__EXERCISE DETAILS__: Out of the records below, copy all lines in which the word "size" occurs.

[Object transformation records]

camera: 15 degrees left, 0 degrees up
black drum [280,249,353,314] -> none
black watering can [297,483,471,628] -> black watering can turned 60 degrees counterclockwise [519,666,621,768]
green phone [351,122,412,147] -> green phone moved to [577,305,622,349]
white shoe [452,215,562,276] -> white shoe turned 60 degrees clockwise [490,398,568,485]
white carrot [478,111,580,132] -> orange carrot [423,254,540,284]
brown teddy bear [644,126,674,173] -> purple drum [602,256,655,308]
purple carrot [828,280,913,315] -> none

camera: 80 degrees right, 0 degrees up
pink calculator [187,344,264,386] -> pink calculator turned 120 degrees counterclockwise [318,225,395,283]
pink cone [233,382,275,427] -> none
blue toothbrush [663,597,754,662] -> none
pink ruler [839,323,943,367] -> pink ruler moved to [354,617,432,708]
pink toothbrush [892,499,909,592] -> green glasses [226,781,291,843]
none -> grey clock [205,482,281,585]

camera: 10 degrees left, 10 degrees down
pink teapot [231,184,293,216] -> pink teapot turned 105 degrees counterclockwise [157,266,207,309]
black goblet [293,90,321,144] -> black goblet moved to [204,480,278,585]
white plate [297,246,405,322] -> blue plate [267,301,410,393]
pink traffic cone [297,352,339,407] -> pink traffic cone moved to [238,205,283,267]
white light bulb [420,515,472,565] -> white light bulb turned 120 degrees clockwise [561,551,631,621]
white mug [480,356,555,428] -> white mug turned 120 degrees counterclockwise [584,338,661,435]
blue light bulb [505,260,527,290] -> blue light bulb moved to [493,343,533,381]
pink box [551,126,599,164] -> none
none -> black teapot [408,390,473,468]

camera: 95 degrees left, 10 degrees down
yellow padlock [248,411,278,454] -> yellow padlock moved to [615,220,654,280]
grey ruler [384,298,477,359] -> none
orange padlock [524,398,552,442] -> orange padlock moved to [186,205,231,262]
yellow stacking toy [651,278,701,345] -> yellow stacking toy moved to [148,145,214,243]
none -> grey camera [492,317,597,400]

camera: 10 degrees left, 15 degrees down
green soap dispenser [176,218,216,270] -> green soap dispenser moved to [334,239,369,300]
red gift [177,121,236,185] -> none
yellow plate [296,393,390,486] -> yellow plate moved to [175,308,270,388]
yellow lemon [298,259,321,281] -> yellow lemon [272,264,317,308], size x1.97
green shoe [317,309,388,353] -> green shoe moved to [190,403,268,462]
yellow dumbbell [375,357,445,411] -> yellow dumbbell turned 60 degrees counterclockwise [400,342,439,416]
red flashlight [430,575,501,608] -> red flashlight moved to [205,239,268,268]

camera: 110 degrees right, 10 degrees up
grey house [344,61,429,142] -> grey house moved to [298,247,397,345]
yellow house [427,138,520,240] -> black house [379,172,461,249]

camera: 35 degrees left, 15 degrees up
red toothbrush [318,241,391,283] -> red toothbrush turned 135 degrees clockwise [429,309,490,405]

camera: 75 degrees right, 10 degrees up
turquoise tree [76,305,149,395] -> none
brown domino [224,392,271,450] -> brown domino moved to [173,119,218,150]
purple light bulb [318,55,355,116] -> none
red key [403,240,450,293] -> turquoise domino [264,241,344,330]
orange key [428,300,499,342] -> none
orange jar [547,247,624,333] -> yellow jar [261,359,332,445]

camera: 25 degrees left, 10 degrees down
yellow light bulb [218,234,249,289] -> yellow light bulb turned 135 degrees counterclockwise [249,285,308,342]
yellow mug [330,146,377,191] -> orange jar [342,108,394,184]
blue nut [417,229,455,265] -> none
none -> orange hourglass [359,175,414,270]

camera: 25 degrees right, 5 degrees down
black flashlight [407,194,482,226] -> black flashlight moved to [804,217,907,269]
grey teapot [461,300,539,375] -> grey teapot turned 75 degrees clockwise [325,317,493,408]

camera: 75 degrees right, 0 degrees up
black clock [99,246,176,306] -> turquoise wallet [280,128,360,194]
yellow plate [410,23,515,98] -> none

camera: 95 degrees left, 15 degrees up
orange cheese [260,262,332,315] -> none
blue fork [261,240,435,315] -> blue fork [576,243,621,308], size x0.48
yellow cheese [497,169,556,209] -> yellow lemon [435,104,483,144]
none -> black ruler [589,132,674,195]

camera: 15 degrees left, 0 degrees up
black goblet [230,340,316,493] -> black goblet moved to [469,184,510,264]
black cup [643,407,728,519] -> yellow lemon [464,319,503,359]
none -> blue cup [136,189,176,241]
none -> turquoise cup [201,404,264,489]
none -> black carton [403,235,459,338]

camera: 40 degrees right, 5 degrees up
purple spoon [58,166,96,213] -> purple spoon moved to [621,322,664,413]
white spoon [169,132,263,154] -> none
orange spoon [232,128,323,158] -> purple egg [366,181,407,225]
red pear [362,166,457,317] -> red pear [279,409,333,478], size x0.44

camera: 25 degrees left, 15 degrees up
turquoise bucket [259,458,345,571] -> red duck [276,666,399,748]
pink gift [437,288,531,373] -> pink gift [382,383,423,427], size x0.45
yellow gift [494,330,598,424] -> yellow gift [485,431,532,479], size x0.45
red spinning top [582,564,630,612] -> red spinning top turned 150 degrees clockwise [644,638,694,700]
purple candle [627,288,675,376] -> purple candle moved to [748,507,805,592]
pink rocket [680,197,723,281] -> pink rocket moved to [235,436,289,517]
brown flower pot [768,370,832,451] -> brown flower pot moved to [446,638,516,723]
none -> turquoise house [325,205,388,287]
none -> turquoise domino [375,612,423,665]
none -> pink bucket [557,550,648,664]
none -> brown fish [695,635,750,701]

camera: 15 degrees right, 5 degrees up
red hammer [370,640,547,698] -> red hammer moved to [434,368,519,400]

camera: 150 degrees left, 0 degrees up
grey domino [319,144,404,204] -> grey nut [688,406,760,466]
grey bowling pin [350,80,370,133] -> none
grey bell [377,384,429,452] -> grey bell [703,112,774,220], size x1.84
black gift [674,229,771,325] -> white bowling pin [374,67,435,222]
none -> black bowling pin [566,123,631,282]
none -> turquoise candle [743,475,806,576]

__RESPONSE AREA__:
yellow lemon [298,259,321,281] -> yellow lemon [272,264,317,308], size x1.97
blue fork [261,240,435,315] -> blue fork [576,243,621,308], size x0.48
red pear [362,166,457,317] -> red pear [279,409,333,478], size x0.44
pink gift [437,288,531,373] -> pink gift [382,383,423,427], size x0.45
yellow gift [494,330,598,424] -> yellow gift [485,431,532,479], size x0.45
grey bell [377,384,429,452] -> grey bell [703,112,774,220], size x1.84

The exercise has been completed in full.